------ EXTRACTED DATA ------

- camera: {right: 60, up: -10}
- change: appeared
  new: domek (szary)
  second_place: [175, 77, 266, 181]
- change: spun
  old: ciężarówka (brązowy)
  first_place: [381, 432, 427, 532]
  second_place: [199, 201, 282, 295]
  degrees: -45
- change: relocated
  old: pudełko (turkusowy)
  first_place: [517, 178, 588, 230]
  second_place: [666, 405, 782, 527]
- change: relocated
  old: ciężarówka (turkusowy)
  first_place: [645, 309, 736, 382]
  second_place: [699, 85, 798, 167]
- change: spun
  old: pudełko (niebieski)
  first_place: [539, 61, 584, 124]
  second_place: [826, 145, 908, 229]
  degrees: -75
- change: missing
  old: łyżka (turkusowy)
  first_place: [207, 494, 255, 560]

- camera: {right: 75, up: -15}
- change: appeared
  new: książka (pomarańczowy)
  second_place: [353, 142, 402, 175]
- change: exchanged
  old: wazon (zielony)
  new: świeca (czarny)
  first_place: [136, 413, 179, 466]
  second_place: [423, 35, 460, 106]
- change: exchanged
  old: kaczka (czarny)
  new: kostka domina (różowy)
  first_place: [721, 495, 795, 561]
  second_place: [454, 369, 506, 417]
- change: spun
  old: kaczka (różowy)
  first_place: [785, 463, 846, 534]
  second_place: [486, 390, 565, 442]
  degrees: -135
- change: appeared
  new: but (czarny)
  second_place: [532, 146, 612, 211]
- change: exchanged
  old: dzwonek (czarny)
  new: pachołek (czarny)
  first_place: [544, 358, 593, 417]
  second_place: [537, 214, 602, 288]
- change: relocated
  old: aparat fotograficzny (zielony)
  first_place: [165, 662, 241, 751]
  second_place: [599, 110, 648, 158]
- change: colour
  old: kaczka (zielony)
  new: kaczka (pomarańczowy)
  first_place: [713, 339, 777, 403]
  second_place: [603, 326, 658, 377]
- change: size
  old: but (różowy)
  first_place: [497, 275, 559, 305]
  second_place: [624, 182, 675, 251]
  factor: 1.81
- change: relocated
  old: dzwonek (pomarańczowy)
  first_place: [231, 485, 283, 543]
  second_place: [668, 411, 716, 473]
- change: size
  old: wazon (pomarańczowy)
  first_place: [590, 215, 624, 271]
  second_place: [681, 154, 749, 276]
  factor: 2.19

------
------ EXTRACTED DATA ------

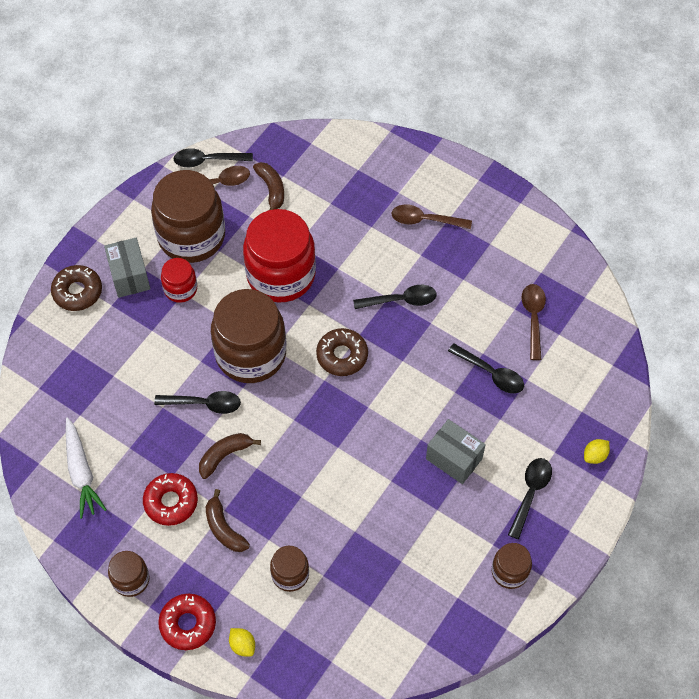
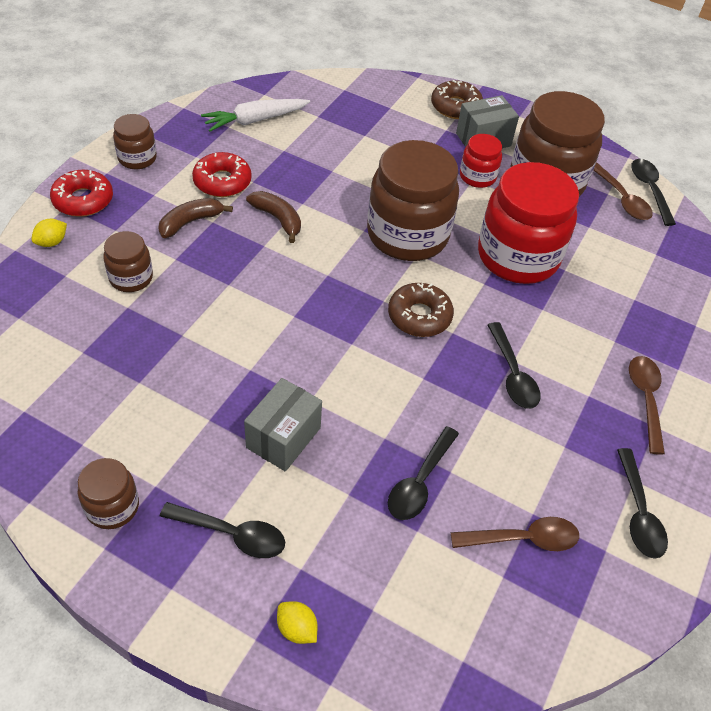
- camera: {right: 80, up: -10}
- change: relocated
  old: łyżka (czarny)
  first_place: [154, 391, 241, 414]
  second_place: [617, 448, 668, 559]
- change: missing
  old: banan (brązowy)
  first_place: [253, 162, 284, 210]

------

Begin with the line that has "old: pudełko (niebieski)" in the listing above and end after the line that has "old: łyżka (turkusowy)"; output those lines exactly.

=== SOLUTION FOR THIS TASK ===
  old: pudełko (niebieski)
  first_place: [539, 61, 584, 124]
  second_place: [826, 145, 908, 229]
  degrees: -75
- change: missing
  old: łyżka (turkusowy)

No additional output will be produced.